> _TASK STATEMENT_
Below are the records; give again exactly the line with "(684, 496) = (841, 284): turquoise", the line with "(515, 356) = (429, 344): yellow apple -> none", and each line that lies between them, and nothing besides.

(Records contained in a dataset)
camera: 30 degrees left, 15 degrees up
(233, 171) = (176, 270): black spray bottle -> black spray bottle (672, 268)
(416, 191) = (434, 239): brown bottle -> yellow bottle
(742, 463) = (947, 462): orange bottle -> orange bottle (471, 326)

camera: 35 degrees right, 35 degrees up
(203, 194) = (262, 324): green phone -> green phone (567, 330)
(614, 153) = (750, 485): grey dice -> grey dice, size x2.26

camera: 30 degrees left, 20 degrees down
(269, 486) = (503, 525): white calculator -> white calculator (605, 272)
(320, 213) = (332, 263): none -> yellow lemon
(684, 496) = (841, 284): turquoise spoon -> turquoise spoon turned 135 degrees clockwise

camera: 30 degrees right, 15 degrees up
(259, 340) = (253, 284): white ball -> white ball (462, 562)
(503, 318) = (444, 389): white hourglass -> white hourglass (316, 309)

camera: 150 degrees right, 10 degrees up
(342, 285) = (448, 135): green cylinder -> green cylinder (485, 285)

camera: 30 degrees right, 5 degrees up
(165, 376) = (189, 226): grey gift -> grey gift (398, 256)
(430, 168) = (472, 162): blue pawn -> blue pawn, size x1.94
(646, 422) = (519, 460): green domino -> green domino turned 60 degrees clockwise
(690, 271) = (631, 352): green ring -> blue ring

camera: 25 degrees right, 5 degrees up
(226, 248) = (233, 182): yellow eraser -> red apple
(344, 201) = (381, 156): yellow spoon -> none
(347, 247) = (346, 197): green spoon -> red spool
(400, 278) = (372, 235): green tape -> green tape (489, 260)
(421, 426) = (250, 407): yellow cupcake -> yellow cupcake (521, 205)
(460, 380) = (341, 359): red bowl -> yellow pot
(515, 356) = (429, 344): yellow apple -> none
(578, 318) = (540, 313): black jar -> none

> _WRITTEN RESPONSE_
(684, 496) = (841, 284): turquoise spoon -> turquoise spoon turned 135 degrees clockwise

camera: 30 degrees right, 15 degrees up
(259, 340) = (253, 284): white ball -> white ball (462, 562)
(503, 318) = (444, 389): white hourglass -> white hourglass (316, 309)

camera: 150 degrees right, 10 degrees up
(342, 285) = (448, 135): green cylinder -> green cylinder (485, 285)

camera: 30 degrees right, 5 degrees up
(165, 376) = (189, 226): grey gift -> grey gift (398, 256)
(430, 168) = (472, 162): blue pawn -> blue pawn, size x1.94
(646, 422) = (519, 460): green domino -> green domino turned 60 degrees clockwise
(690, 271) = (631, 352): green ring -> blue ring

camera: 25 degrees right, 5 degrees up
(226, 248) = (233, 182): yellow eraser -> red apple
(344, 201) = (381, 156): yellow spoon -> none
(347, 247) = (346, 197): green spoon -> red spool
(400, 278) = (372, 235): green tape -> green tape (489, 260)
(421, 426) = (250, 407): yellow cupcake -> yellow cupcake (521, 205)
(460, 380) = (341, 359): red bowl -> yellow pot
(515, 356) = (429, 344): yellow apple -> none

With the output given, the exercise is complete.